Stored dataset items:
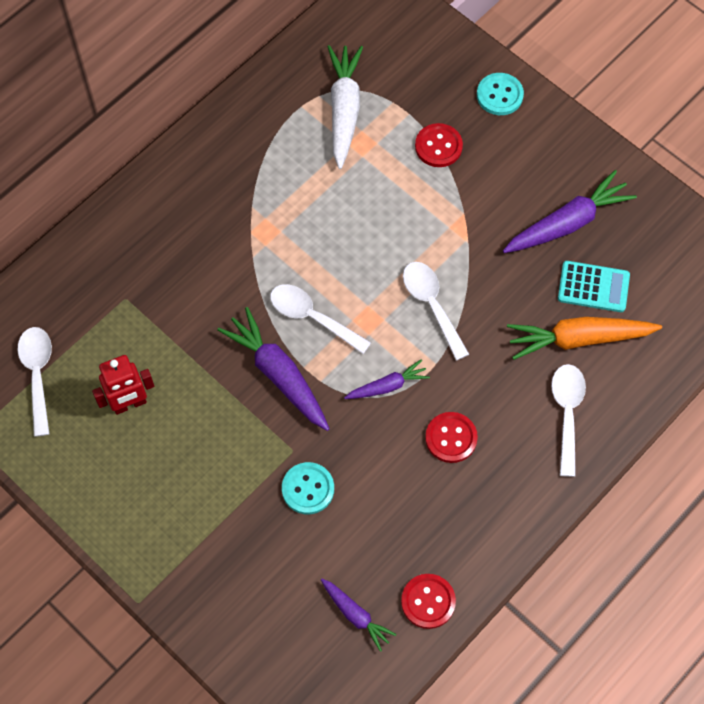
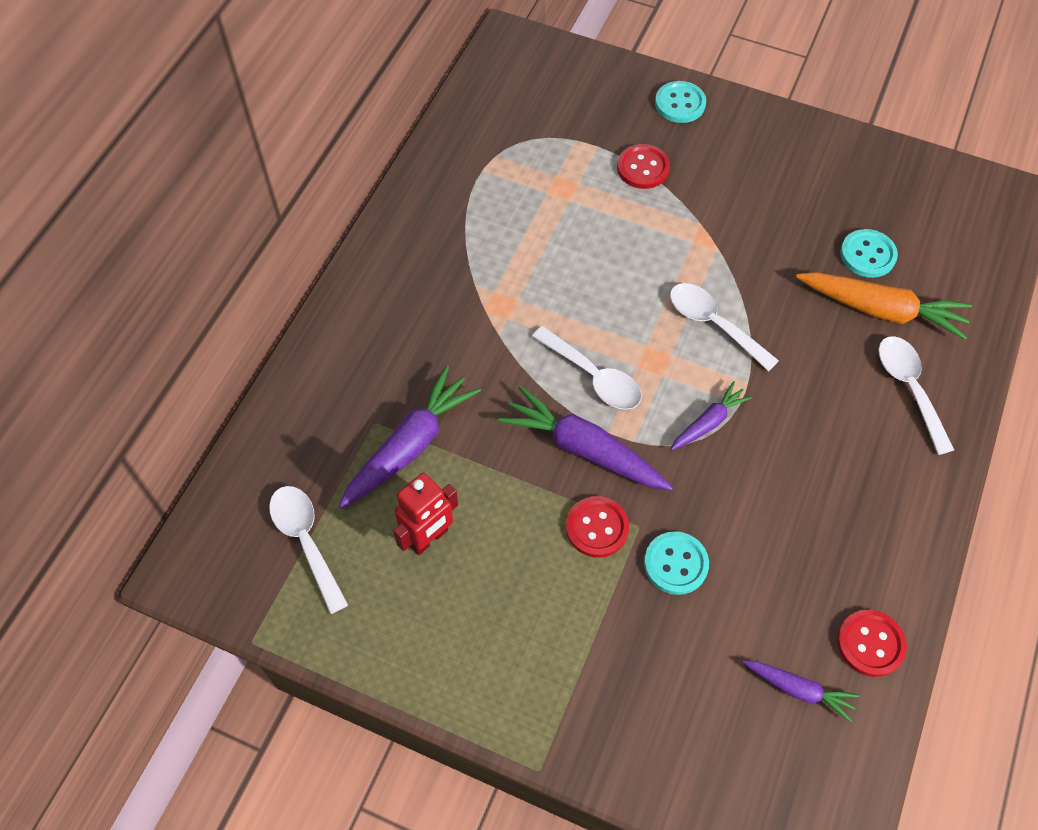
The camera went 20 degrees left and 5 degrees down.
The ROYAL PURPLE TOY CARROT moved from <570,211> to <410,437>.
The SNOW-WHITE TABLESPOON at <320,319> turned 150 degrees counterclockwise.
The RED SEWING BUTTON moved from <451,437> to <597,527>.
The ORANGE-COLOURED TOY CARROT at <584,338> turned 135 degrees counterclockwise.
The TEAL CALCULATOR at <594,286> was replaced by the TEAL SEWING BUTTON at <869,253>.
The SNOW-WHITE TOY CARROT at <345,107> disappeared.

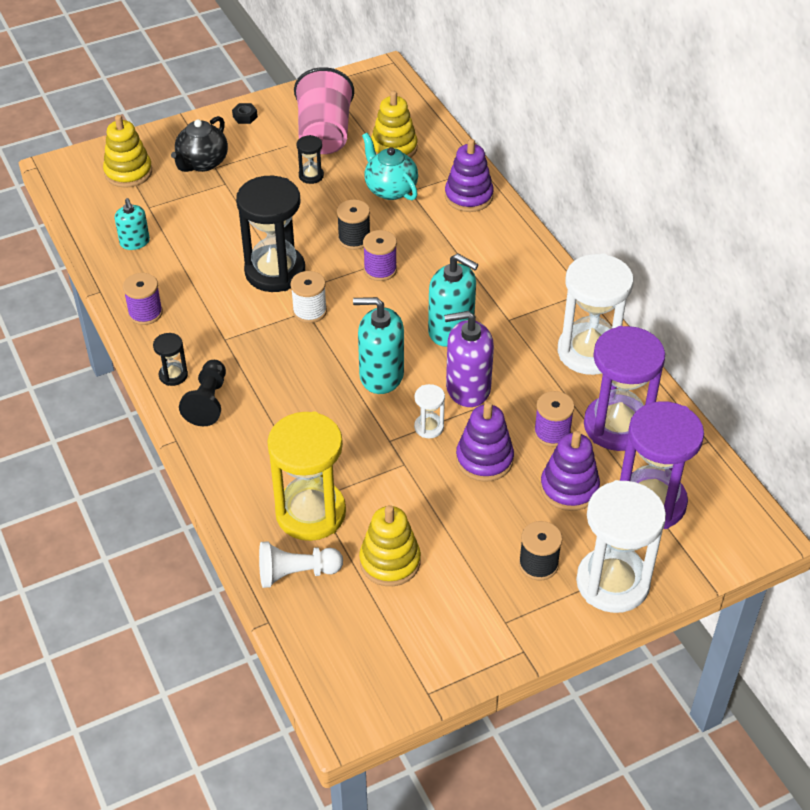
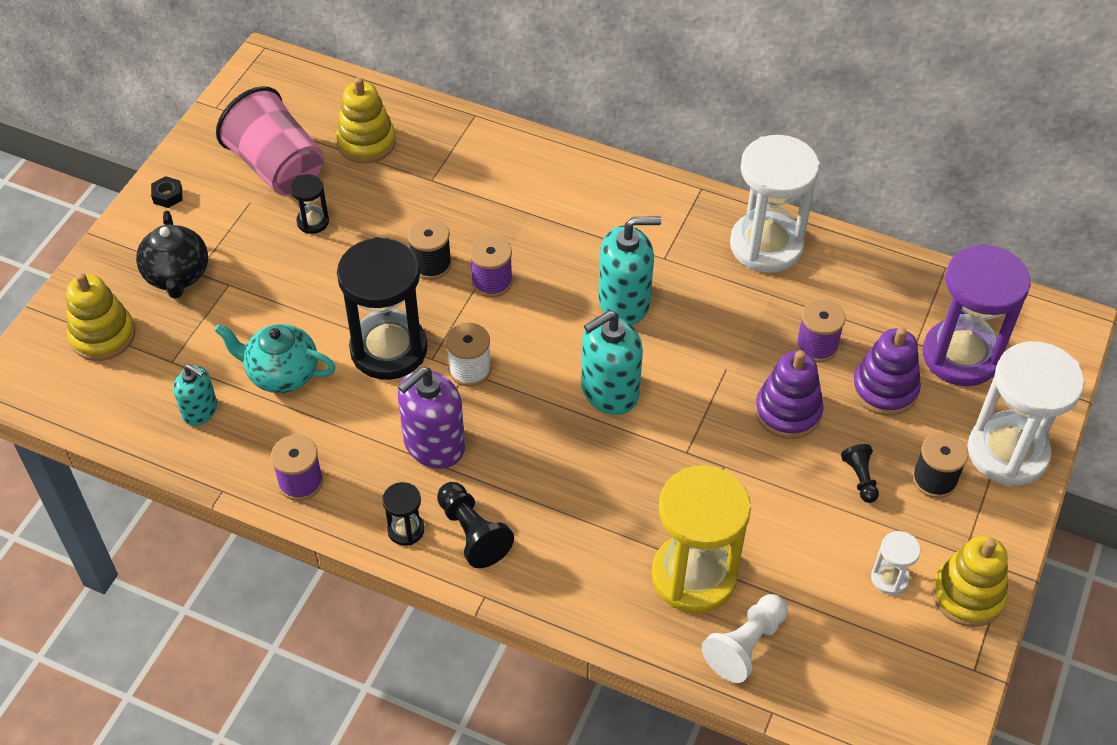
The camera went 40 degrees left and 5 degrees up.
The TEAL CHINA TEAPOT moved from <390,166> to <275,358>.
The ROYAL PURPLE PUMP BOTTLE moved from <469,359> to <431,418>.
The BLACK PAWN at <860,473> appeared.
The SNOW-WHITE HOURGLASS moved from <429,411> to <896,563>.
The BRIGHT YELLOW STACKING RINGS moved from <390,545> to <970,581>.
The ROYAL PURPLE STACKING RINGS at <469,175> disappeared.
The ROYAL PURPLE HOURGLASS at <624,388> disappeared.

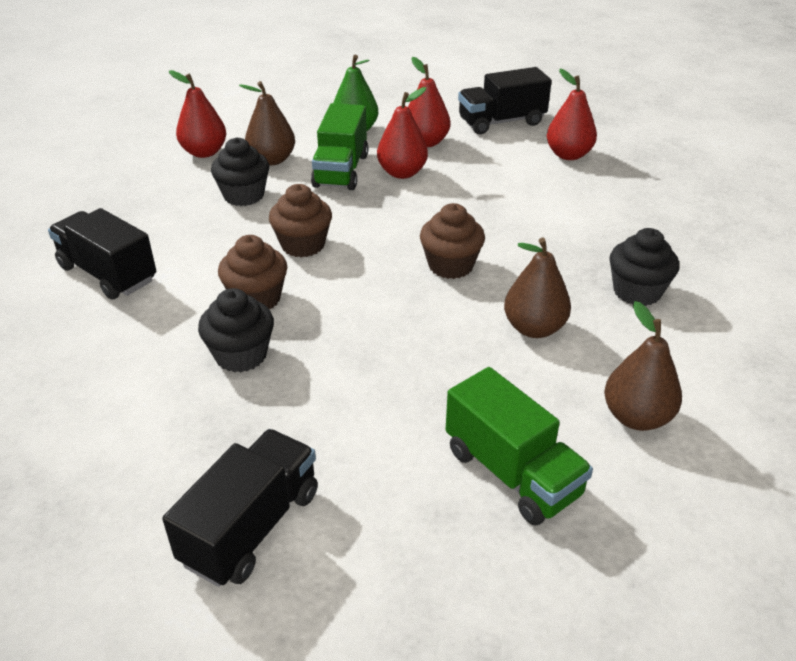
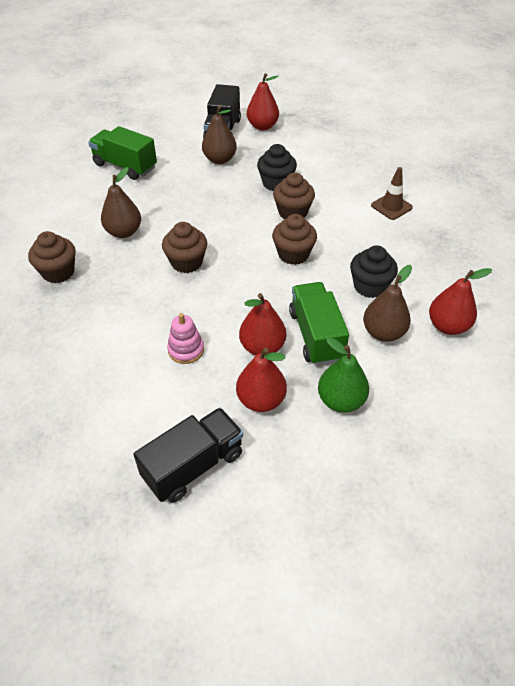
The camera went 160 degrees right and 10 degrees up.
The BLACK CUPCAKE at <644,267> became the DARK BROWN CUPCAKE at <52,257>.
The ROSY STACKING RINGS at <185,338> appeared.
The DARK BROWN TOY PEAR moved from <643,366> to <219,135>.
The RED TOY PEAR moved from <572,114> to <263,101>.
The BLACK TOY TRUCK at <102,254> was replaced by the DARK BROWN ROAD CONE at <392,193>.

Task objective
Please copy out the entries above exactly as they appear, but skip their images.

Response to this exercise
The camera went 20 degrees left and 5 degrees down.
The ROYAL PURPLE TOY CARROT moved from <570,211> to <410,437>.
The SNOW-WHITE TABLESPOON at <320,319> turned 150 degrees counterclockwise.
The RED SEWING BUTTON moved from <451,437> to <597,527>.
The ORANGE-COLOURED TOY CARROT at <584,338> turned 135 degrees counterclockwise.
The TEAL CALCULATOR at <594,286> was replaced by the TEAL SEWING BUTTON at <869,253>.
The SNOW-WHITE TOY CARROT at <345,107> disappeared.

The camera went 40 degrees left and 5 degrees up.
The TEAL CHINA TEAPOT moved from <390,166> to <275,358>.
The ROYAL PURPLE PUMP BOTTLE moved from <469,359> to <431,418>.
The BLACK PAWN at <860,473> appeared.
The SNOW-WHITE HOURGLASS moved from <429,411> to <896,563>.
The BRIGHT YELLOW STACKING RINGS moved from <390,545> to <970,581>.
The ROYAL PURPLE STACKING RINGS at <469,175> disappeared.
The ROYAL PURPLE HOURGLASS at <624,388> disappeared.

The camera went 160 degrees right and 10 degrees up.
The BLACK CUPCAKE at <644,267> became the DARK BROWN CUPCAKE at <52,257>.
The ROSY STACKING RINGS at <185,338> appeared.
The DARK BROWN TOY PEAR moved from <643,366> to <219,135>.
The RED TOY PEAR moved from <572,114> to <263,101>.
The BLACK TOY TRUCK at <102,254> was replaced by the DARK BROWN ROAD CONE at <392,193>.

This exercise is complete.